_Problem statement:_ Please return, word for word, the line containing "KEYS pin K1: 3 -> 2" and each line after it through the end of the data below, and nothing else.

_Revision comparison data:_
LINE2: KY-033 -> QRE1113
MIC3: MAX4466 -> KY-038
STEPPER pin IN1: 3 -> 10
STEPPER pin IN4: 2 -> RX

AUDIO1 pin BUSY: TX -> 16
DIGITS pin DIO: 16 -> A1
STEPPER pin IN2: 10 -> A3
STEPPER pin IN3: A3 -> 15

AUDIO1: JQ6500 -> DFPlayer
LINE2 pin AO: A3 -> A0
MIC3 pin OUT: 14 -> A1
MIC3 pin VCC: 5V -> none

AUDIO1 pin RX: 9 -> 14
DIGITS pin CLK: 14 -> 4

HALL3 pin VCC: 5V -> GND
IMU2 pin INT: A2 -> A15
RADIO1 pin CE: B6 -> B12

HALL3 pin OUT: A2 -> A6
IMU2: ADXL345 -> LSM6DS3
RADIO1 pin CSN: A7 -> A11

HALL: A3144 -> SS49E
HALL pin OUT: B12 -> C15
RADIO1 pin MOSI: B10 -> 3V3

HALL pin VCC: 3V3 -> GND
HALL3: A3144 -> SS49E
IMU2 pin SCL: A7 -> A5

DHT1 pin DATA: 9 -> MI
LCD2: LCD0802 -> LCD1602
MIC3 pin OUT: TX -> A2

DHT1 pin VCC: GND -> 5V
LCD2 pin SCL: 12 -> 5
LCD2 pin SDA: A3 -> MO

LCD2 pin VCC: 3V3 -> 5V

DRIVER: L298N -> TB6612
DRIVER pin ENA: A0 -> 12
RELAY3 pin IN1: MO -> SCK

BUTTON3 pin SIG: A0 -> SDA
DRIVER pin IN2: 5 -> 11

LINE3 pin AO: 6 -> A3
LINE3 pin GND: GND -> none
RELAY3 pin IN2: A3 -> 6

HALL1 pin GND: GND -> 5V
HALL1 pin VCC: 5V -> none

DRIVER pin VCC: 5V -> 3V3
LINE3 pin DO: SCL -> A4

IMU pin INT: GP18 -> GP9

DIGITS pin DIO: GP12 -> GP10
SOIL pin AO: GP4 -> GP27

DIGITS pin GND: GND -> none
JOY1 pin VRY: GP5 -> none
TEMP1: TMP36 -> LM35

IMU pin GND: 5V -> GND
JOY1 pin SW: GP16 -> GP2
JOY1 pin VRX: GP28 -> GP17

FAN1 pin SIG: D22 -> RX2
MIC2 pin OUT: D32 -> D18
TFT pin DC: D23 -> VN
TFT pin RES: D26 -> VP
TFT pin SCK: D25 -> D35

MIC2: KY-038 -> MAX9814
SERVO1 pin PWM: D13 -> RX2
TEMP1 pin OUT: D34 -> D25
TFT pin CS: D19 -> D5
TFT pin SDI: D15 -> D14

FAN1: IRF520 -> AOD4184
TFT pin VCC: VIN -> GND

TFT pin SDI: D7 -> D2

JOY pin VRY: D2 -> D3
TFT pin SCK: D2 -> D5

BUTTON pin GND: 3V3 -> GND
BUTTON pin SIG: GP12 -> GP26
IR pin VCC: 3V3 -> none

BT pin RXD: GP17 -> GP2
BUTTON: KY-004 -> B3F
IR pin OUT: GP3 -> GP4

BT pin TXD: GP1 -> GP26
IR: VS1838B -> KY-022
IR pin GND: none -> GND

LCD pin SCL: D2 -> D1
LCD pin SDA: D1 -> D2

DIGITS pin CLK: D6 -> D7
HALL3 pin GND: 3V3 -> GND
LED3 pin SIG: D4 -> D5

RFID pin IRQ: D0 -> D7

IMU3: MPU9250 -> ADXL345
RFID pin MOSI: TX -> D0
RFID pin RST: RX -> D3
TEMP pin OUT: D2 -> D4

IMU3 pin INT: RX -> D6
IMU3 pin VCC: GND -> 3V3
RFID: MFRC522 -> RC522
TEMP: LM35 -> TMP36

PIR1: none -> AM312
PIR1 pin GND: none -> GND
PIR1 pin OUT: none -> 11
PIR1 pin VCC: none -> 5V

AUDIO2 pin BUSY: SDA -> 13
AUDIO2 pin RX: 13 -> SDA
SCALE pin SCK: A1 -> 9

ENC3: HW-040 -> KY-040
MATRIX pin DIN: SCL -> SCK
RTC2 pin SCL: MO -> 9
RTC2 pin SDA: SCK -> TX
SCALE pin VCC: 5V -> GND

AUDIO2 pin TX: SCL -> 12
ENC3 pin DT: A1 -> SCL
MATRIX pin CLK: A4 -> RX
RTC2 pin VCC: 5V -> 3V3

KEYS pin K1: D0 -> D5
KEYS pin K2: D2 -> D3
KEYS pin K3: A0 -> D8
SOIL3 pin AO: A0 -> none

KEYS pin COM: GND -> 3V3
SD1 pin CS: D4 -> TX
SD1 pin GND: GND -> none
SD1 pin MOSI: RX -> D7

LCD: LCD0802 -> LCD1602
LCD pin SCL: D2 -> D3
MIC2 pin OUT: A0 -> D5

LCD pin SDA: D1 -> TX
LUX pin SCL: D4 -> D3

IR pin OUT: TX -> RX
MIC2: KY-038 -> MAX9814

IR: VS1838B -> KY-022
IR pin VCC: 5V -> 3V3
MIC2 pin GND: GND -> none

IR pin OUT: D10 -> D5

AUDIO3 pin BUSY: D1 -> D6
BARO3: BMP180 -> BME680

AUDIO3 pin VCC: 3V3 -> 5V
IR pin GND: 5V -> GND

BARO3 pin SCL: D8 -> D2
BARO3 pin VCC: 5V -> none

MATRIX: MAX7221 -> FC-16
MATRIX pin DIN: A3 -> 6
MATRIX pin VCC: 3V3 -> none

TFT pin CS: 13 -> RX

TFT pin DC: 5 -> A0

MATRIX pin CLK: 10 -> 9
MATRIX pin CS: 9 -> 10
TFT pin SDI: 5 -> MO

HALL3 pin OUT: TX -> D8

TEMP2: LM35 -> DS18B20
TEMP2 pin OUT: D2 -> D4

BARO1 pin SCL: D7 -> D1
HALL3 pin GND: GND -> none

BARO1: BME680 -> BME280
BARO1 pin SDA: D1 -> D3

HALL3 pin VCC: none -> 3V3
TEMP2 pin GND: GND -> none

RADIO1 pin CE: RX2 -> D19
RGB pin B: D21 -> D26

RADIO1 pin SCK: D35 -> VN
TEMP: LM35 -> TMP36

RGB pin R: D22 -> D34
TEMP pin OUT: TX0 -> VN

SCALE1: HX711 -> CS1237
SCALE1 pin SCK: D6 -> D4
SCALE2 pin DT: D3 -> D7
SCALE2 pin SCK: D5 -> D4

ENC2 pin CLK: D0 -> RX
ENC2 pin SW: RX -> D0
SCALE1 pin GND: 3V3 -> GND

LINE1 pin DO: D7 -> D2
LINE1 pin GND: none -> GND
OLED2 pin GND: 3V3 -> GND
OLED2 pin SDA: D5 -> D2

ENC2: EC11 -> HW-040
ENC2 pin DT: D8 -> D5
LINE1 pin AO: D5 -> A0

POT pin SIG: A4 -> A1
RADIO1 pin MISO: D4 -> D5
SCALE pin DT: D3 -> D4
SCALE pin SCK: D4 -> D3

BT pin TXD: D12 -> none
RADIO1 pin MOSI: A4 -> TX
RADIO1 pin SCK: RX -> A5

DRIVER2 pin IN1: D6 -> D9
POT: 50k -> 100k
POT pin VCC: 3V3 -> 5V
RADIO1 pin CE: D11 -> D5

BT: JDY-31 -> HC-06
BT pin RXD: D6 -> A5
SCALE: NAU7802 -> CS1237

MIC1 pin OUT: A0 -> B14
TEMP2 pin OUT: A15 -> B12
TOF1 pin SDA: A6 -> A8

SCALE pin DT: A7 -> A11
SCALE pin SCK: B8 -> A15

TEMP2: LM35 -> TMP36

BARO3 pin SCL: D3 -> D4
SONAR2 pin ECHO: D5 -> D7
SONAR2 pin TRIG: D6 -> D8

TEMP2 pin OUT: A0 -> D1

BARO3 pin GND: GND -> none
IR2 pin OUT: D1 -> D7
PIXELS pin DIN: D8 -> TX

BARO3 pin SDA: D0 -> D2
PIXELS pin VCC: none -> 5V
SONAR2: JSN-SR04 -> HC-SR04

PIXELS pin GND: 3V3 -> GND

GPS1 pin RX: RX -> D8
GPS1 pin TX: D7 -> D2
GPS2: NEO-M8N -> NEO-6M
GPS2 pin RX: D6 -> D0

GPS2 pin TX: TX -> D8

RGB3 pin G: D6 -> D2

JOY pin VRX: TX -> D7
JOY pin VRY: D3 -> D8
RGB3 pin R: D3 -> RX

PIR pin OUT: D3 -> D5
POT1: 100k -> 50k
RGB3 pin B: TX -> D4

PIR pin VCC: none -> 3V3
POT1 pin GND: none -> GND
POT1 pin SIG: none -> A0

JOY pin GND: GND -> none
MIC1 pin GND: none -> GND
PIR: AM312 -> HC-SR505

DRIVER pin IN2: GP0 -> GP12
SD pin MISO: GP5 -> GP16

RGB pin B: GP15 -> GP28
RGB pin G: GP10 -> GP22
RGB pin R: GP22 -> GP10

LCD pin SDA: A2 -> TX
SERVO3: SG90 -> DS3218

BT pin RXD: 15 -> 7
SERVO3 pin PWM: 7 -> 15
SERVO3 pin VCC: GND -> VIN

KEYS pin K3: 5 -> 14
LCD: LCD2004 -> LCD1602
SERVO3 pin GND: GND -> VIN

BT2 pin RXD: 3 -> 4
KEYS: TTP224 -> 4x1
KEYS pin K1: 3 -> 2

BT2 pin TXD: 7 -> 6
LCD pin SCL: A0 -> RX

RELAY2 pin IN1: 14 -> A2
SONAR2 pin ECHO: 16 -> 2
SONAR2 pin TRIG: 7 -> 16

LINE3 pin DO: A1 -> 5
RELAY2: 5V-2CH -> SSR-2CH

_Written answer:_
KEYS pin K1: 3 -> 2

BT2 pin TXD: 7 -> 6
LCD pin SCL: A0 -> RX

RELAY2 pin IN1: 14 -> A2
SONAR2 pin ECHO: 16 -> 2
SONAR2 pin TRIG: 7 -> 16

LINE3 pin DO: A1 -> 5
RELAY2: 5V-2CH -> SSR-2CH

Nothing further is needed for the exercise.